(Aim of the task)
Under no circumstances alter the records; copy each one exactly.

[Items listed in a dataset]

_____

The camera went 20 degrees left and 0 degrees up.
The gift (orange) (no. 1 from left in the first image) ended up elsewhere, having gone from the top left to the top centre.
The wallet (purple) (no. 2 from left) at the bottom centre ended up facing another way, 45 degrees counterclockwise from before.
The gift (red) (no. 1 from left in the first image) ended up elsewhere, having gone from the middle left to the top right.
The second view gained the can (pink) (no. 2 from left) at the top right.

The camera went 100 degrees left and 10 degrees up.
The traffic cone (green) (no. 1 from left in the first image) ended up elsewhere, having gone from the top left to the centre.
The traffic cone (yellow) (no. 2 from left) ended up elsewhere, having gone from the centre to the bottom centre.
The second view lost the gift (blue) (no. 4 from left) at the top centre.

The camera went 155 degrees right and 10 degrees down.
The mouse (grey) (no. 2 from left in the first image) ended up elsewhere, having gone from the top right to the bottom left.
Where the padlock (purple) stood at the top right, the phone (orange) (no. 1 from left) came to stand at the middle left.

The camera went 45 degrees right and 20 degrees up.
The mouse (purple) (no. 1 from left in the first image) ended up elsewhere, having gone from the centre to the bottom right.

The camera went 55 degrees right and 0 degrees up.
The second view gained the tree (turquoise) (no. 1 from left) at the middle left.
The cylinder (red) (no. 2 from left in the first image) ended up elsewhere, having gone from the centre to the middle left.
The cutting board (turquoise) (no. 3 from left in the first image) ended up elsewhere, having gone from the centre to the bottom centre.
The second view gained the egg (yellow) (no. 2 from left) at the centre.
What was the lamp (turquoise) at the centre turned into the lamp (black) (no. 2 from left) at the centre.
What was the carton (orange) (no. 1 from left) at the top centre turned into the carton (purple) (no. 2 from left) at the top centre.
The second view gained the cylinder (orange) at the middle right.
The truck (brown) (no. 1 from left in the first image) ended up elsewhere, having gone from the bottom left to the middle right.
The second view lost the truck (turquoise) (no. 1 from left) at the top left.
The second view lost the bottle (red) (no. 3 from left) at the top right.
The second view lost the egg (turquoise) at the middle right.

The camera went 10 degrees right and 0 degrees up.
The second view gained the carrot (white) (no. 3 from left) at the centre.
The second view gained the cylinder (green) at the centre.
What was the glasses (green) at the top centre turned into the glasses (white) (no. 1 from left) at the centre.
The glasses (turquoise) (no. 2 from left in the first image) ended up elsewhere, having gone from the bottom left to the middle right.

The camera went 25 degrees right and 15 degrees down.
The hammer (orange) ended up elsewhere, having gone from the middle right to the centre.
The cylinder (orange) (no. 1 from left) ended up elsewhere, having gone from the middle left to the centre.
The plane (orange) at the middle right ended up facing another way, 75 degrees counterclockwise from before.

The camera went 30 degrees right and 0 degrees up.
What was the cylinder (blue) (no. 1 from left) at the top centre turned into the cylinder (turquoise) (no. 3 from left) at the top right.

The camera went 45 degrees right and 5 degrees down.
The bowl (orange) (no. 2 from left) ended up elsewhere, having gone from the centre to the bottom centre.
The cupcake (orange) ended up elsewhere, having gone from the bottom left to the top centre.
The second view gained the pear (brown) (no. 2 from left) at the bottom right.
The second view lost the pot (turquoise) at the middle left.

_____

(Your response)
The camera went 20 degrees left and 0 degrees up.
The gift (orange) (no. 1 from left in the first image) ended up elsewhere, having gone from the top left to the top centre.
The wallet (purple) (no. 2 from left) at the bottom centre ended up facing another way, 45 degrees counterclockwise from before.
The gift (red) (no. 1 from left in the first image) ended up elsewhere, having gone from the middle left to the top right.
The second view gained the can (pink) (no. 2 from left) at the top right.

The camera went 100 degrees left and 10 degrees up.
The traffic cone (green) (no. 1 from left in the first image) ended up elsewhere, having gone from the top left to the centre.
The traffic cone (yellow) (no. 2 from left) ended up elsewhere, having gone from the centre to the bottom centre.
The second view lost the gift (blue) (no. 4 from left) at the top centre.

The camera went 155 degrees right and 10 degrees down.
The mouse (grey) (no. 2 from left in the first image) ended up elsewhere, having gone from the top right to the bottom left.
Where the padlock (purple) stood at the top right, the phone (orange) (no. 1 from left) came to stand at the middle left.

The camera went 45 degrees right and 20 degrees up.
The mouse (purple) (no. 1 from left in the first image) ended up elsewhere, having gone from the centre to the bottom right.

The camera went 55 degrees right and 0 degrees up.
The second view gained the tree (turquoise) (no. 1 from left) at the middle left.
The cylinder (red) (no. 2 from left in the first image) ended up elsewhere, having gone from the centre to the middle left.
The cutting board (turquoise) (no. 3 from left in the first image) ended up elsewhere, having gone from the centre to the bottom centre.
The second view gained the egg (yellow) (no. 2 from left) at the centre.
What was the lamp (turquoise) at the centre turned into the lamp (black) (no. 2 from left) at the centre.
What was the carton (orange) (no. 1 from left) at the top centre turned into the carton (purple) (no. 2 from left) at the top centre.
The second view gained the cylinder (orange) at the middle right.
The truck (brown) (no. 1 from left in the first image) ended up elsewhere, having gone from the bottom left to the middle right.
The second view lost the truck (turquoise) (no. 1 from left) at the top left.
The second view lost the bottle (red) (no. 3 from left) at the top right.
The second view lost the egg (turquoise) at the middle right.

The camera went 10 degrees right and 0 degrees up.
The second view gained the carrot (white) (no. 3 from left) at the centre.
The second view gained the cylinder (green) at the centre.
What was the glasses (green) at the top centre turned into the glasses (white) (no. 1 from left) at the centre.
The glasses (turquoise) (no. 2 from left in the first image) ended up elsewhere, having gone from the bottom left to the middle right.

The camera went 25 degrees right and 15 degrees down.
The hammer (orange) ended up elsewhere, having gone from the middle right to the centre.
The cylinder (orange) (no. 1 from left) ended up elsewhere, having gone from the middle left to the centre.
The plane (orange) at the middle right ended up facing another way, 75 degrees counterclockwise from before.

The camera went 30 degrees right and 0 degrees up.
What was the cylinder (blue) (no. 1 from left) at the top centre turned into the cylinder (turquoise) (no. 3 from left) at the top right.

The camera went 45 degrees right and 5 degrees down.
The bowl (orange) (no. 2 from left) ended up elsewhere, having gone from the centre to the bottom centre.
The cupcake (orange) ended up elsewhere, having gone from the bottom left to the top centre.
The second view gained the pear (brown) (no. 2 from left) at the bottom right.
The second view lost the pot (turquoise) at the middle left.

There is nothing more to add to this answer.